[What to produce]:
All lines from the one with "orange bell [679,218,735,287]" through the final line of the records below must be written out exactly, with no other text.

(Image sets with object changes)
----------

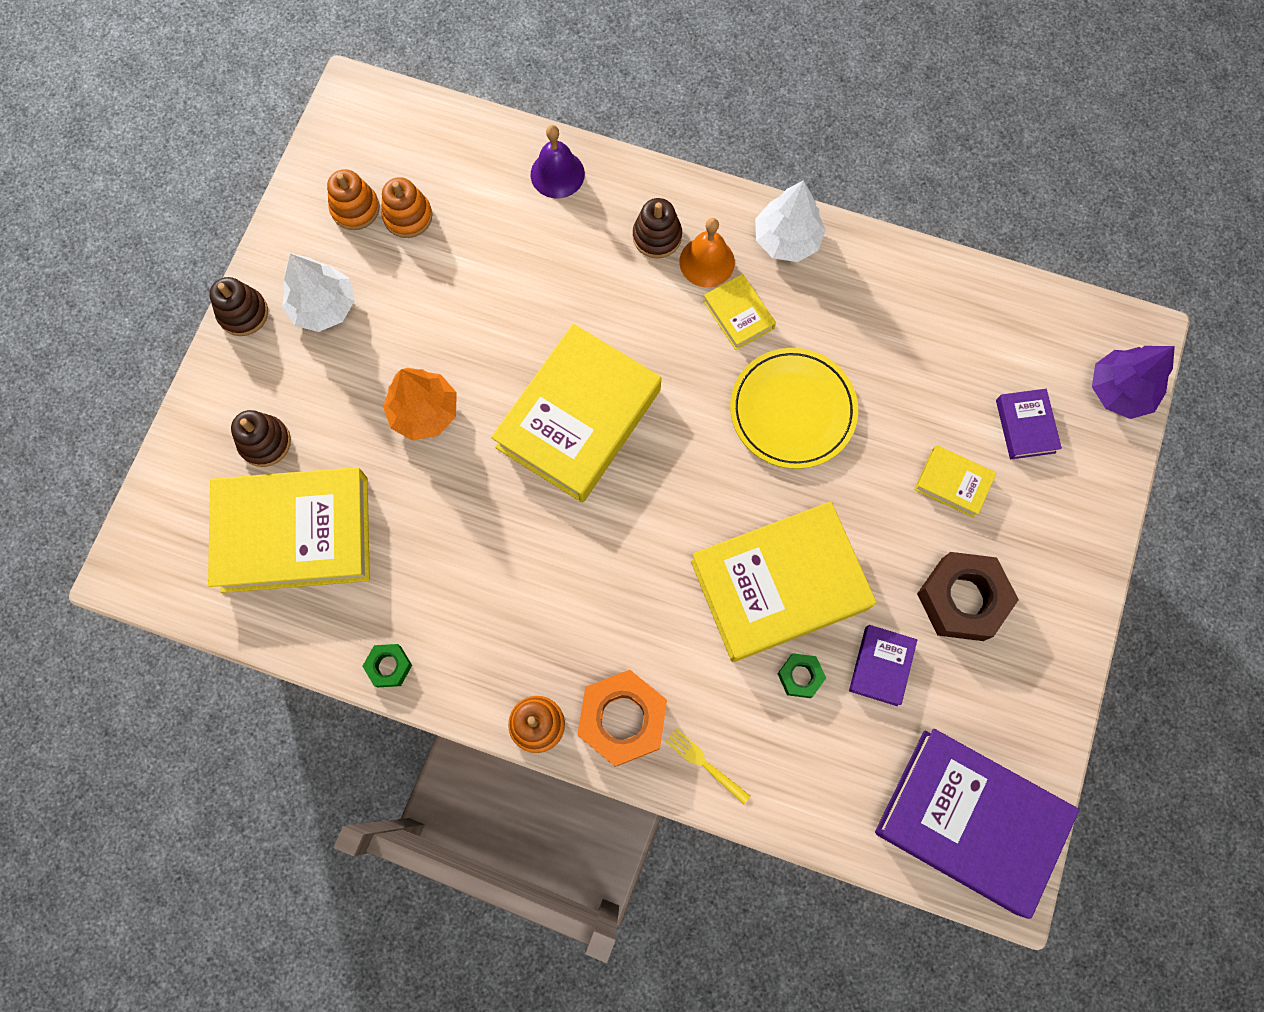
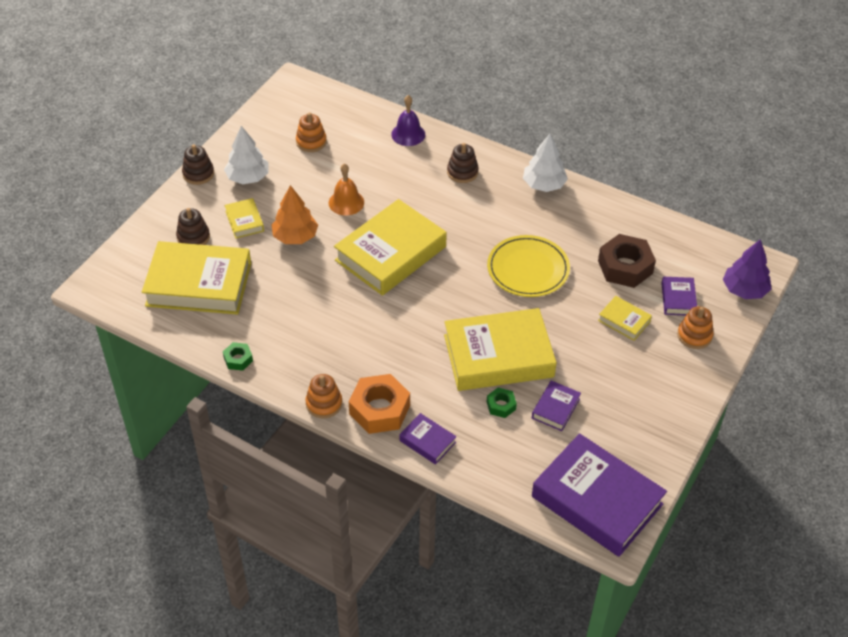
camera: 10 degrees right, 25 degrees down
orange stacking toy [327,169,380,230] -> orange stacking toy moved to [677,306,714,349]
yellow fork [665,728,750,804] -> purple book [399,413,456,465]
orange bell [679,218,735,287] -> orange bell moved to [329,163,364,215]
yellow book [703,274,776,350] -> yellow book moved to [224,198,264,239]
brown nut [917,552,1019,641] -> brown nut moved to [598,234,656,288]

----------

[Task response]:
orange bell [679,218,735,287] -> orange bell moved to [329,163,364,215]
yellow book [703,274,776,350] -> yellow book moved to [224,198,264,239]
brown nut [917,552,1019,641] -> brown nut moved to [598,234,656,288]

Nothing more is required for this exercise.